## EXTRACTED MATERIAL
Content starts

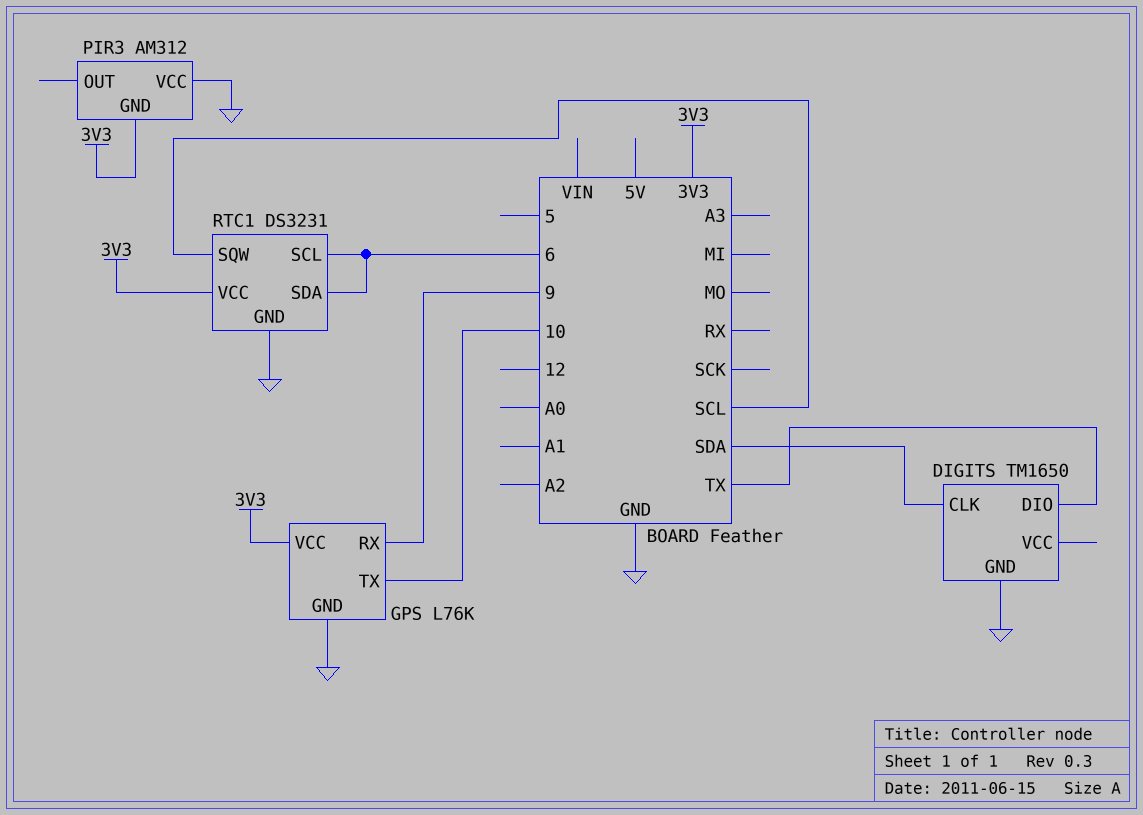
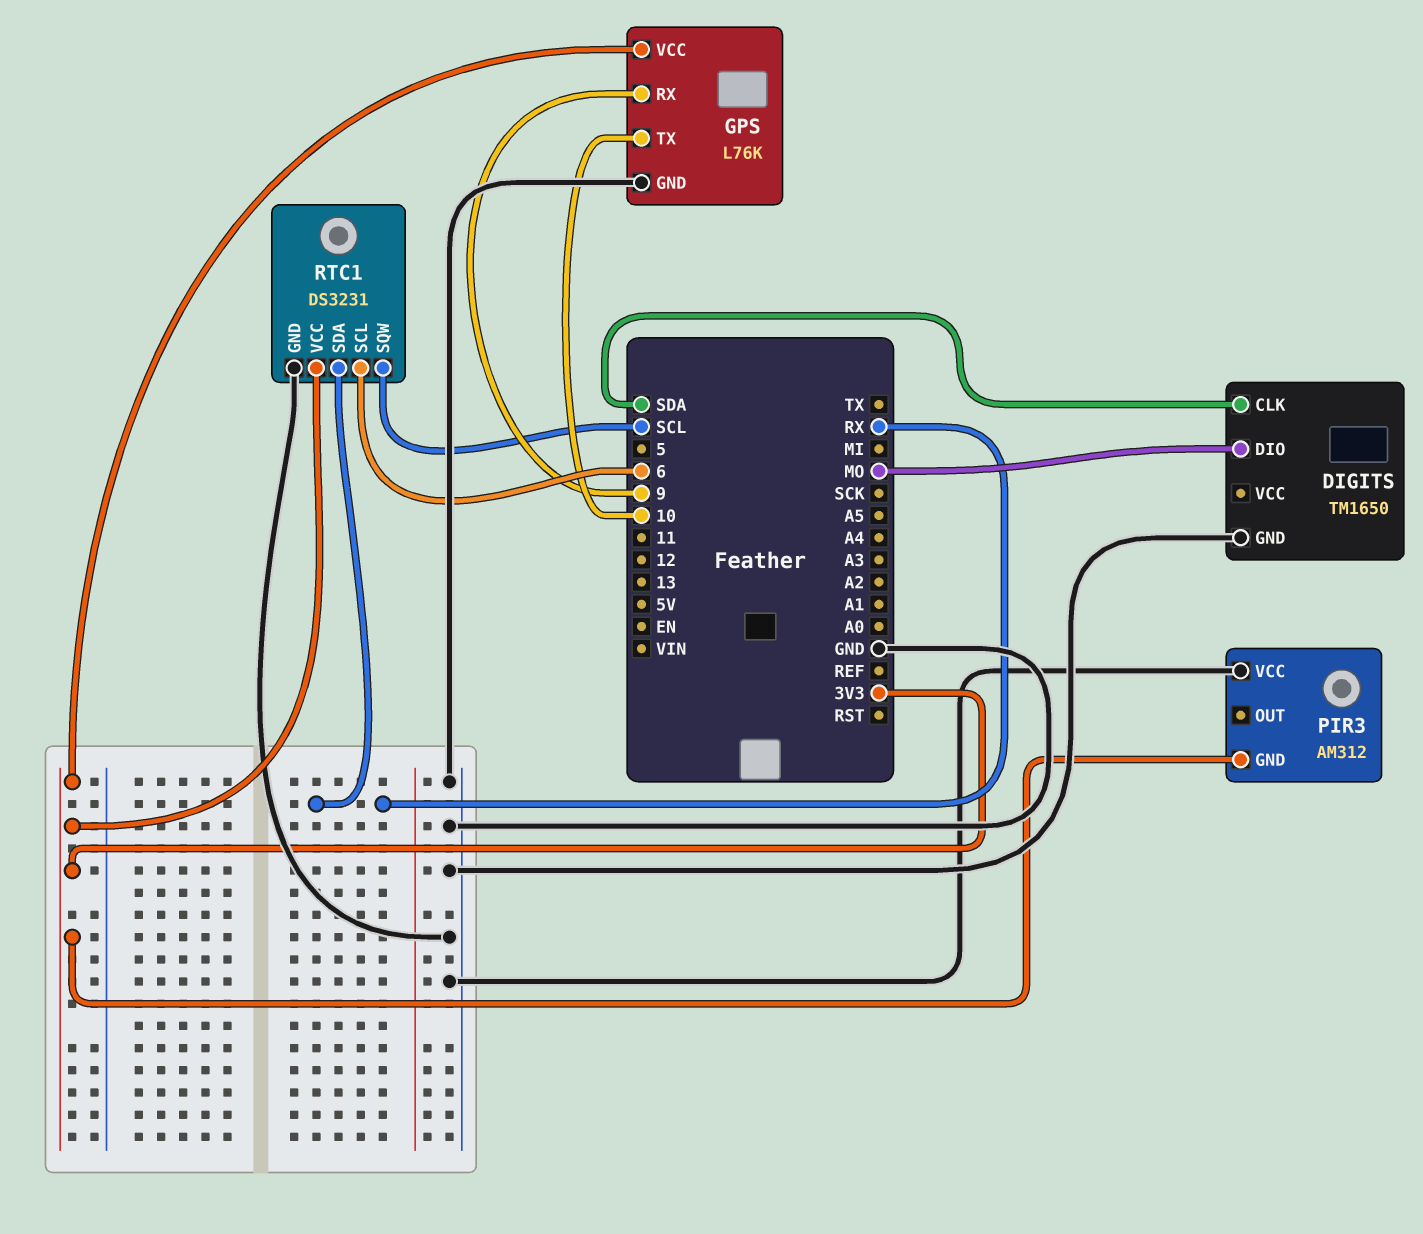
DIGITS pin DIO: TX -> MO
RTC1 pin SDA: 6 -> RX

Content ends
Content starts

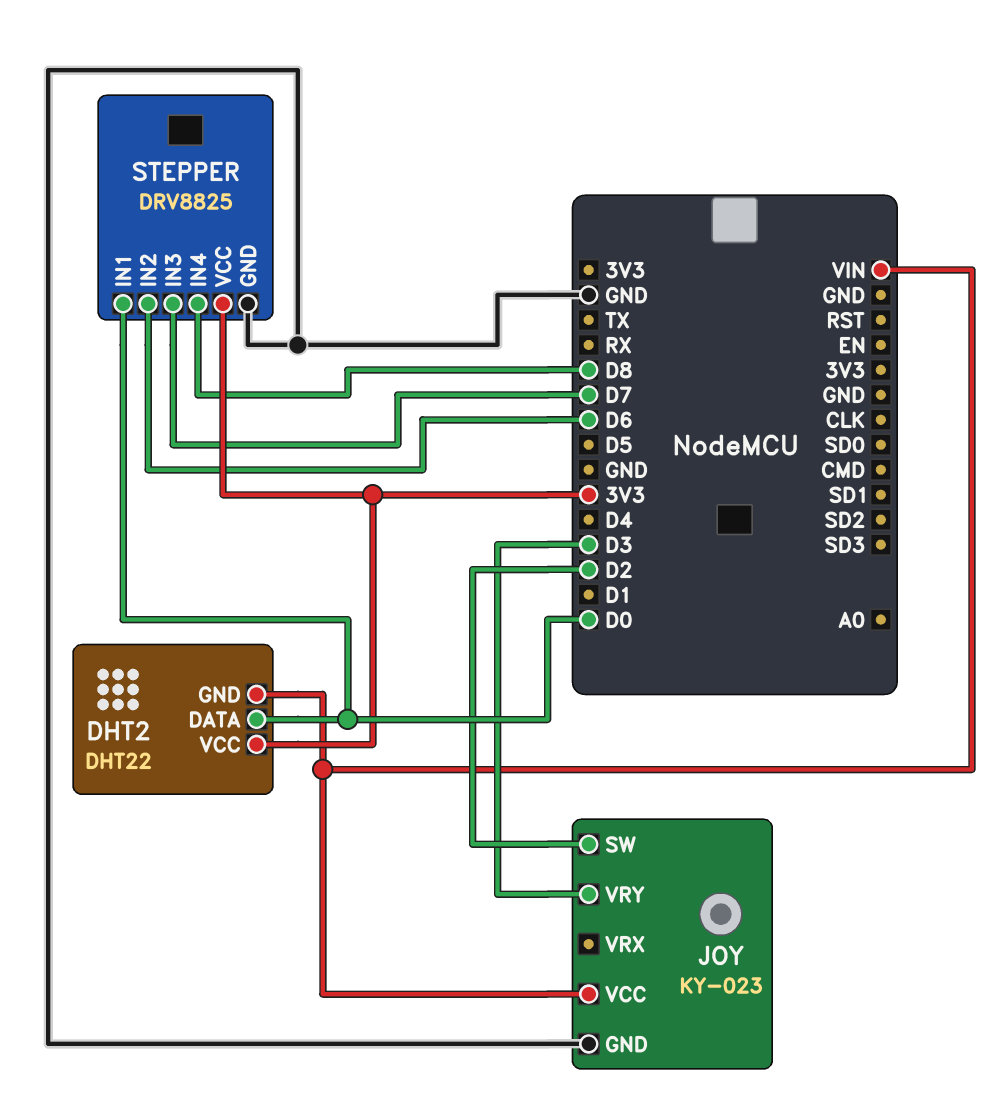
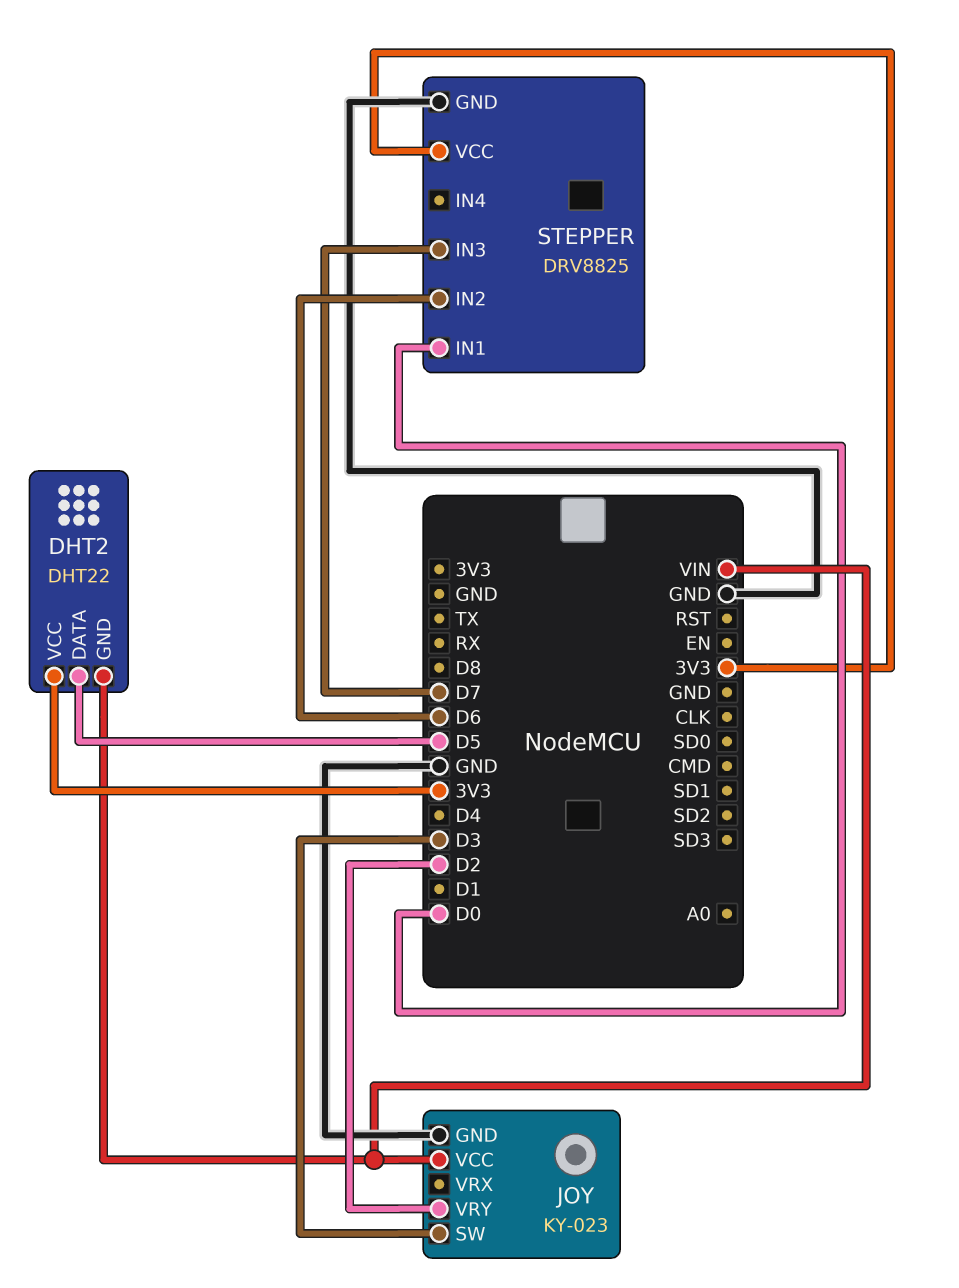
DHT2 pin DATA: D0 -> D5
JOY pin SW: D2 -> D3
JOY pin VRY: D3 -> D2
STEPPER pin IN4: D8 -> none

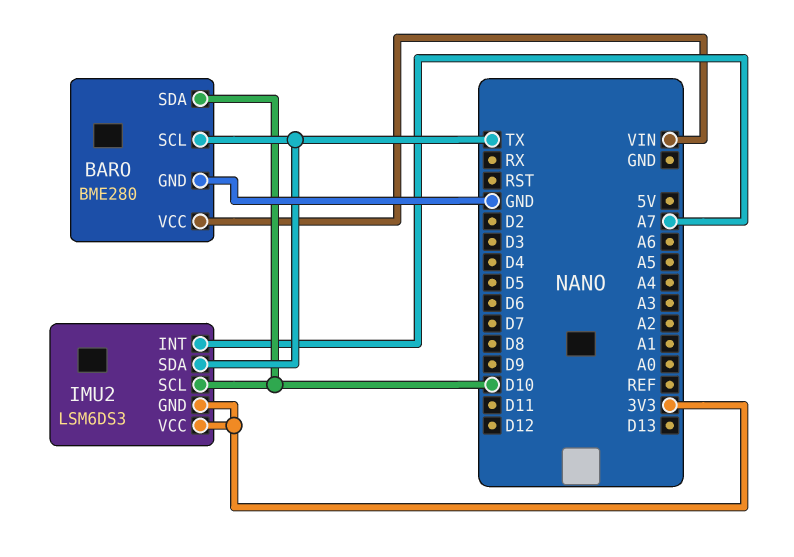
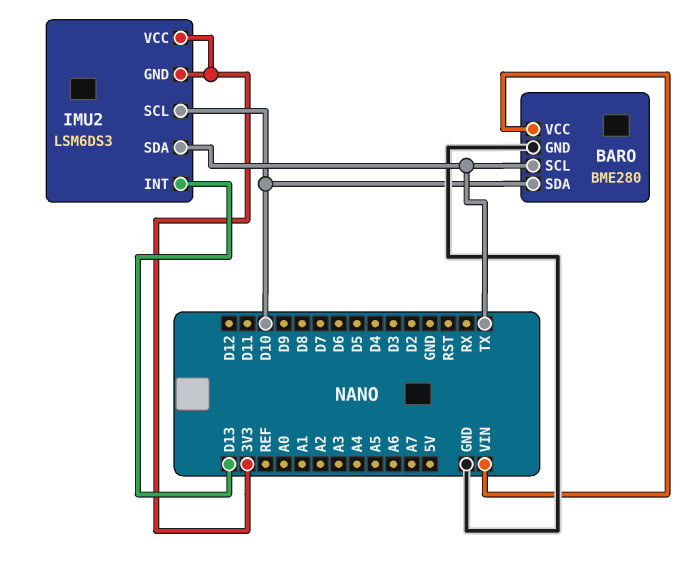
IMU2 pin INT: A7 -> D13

Content ends

## WHAT THIS TASK INVOLVES
Print exactly, with no pictures, the lines above from the one that holds "DHT2 pin DATA: D0 -> D5" through the one that holds "IMU2 pin INT: A7 -> D13", both of them included.

## FINAL ANSWER
DHT2 pin DATA: D0 -> D5
JOY pin SW: D2 -> D3
JOY pin VRY: D3 -> D2
STEPPER pin IN4: D8 -> none

IMU2 pin INT: A7 -> D13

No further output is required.